## [Records for processing]

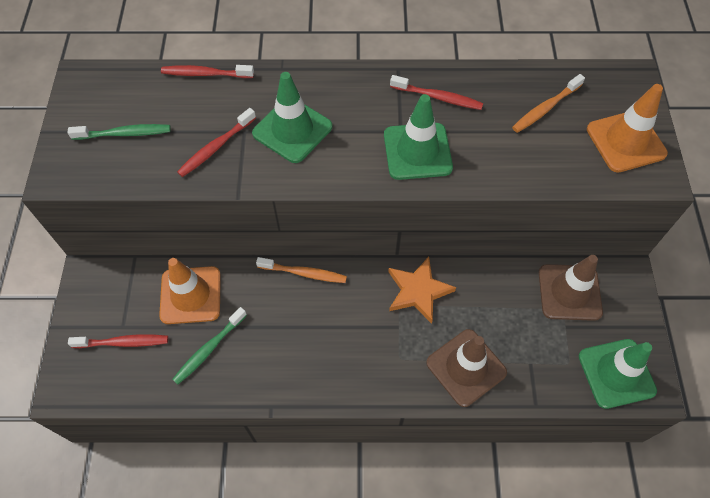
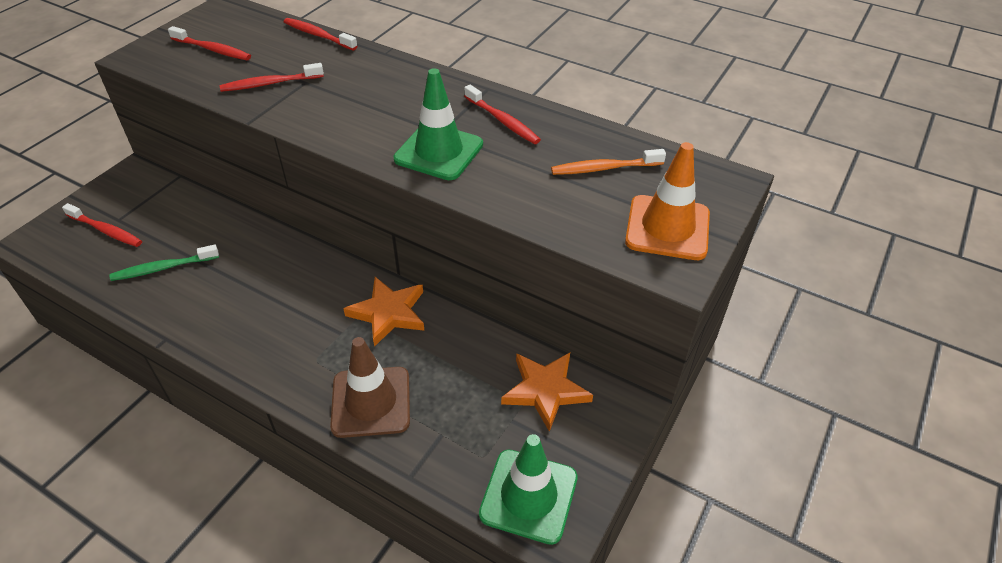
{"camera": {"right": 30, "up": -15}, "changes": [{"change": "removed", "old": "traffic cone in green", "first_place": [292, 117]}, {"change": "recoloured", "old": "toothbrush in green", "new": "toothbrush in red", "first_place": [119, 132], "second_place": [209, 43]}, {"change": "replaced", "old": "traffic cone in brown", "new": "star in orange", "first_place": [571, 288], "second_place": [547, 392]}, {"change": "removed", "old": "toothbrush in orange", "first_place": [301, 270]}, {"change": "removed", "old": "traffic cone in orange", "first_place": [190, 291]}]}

--

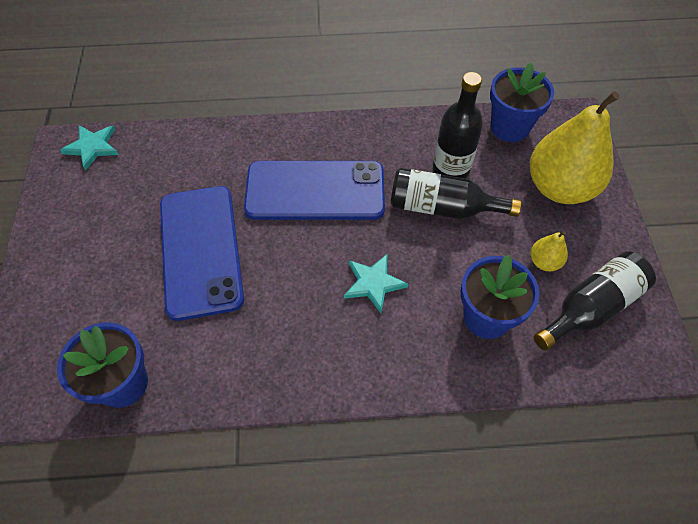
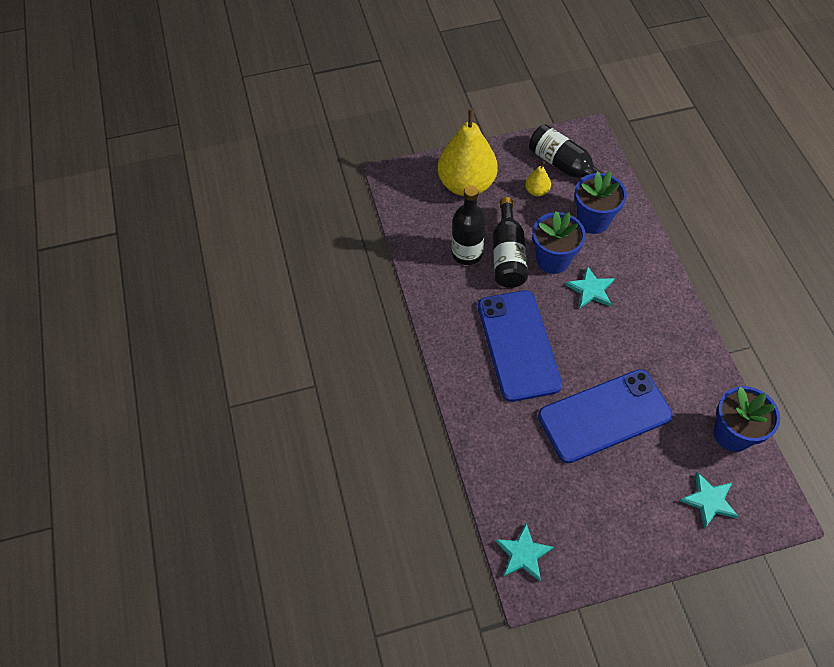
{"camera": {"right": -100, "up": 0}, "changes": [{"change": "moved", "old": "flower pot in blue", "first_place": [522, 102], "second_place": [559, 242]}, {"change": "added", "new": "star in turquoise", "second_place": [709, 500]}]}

...

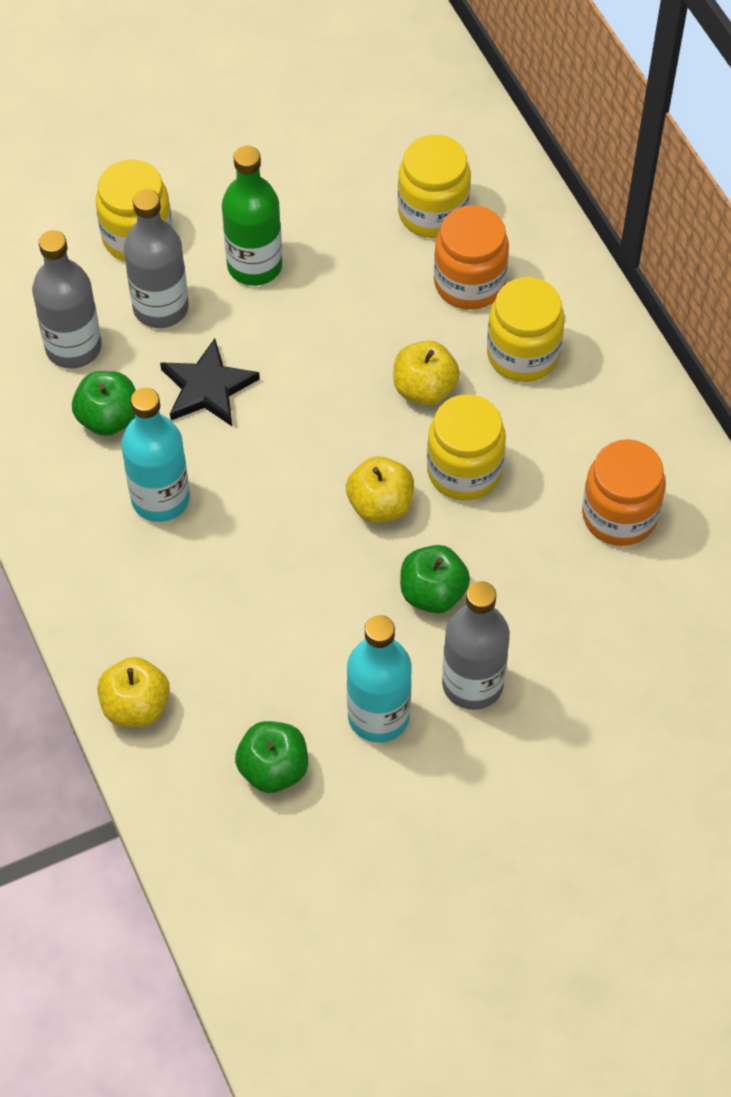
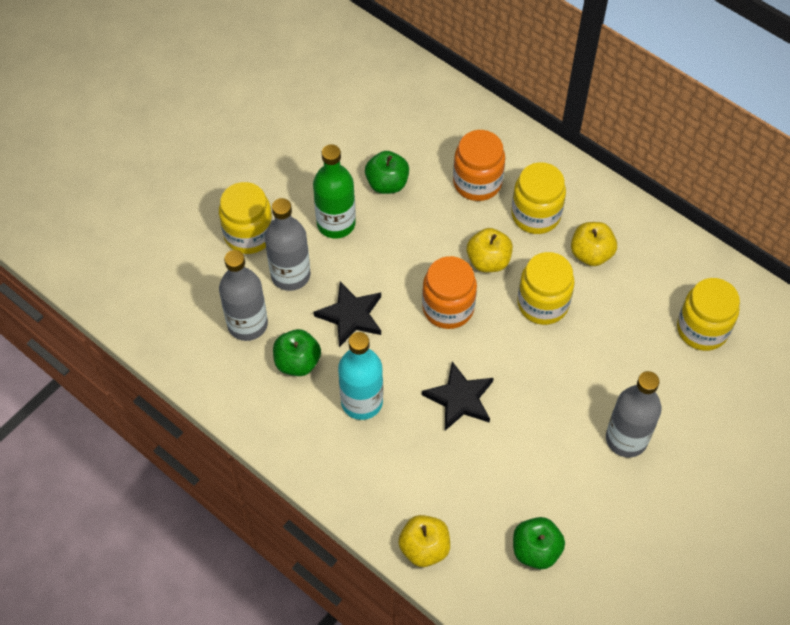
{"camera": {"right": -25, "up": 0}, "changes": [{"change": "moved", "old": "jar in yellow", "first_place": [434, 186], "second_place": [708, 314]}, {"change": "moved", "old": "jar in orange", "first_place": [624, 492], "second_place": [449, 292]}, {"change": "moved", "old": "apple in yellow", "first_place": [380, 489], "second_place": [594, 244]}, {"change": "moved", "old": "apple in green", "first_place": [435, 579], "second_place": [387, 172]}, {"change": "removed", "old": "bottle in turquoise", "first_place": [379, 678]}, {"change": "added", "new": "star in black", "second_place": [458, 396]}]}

## [Task description]
Count up every line above that has the word "removed" in it; answer with the number alone.

## [Exercise response]
2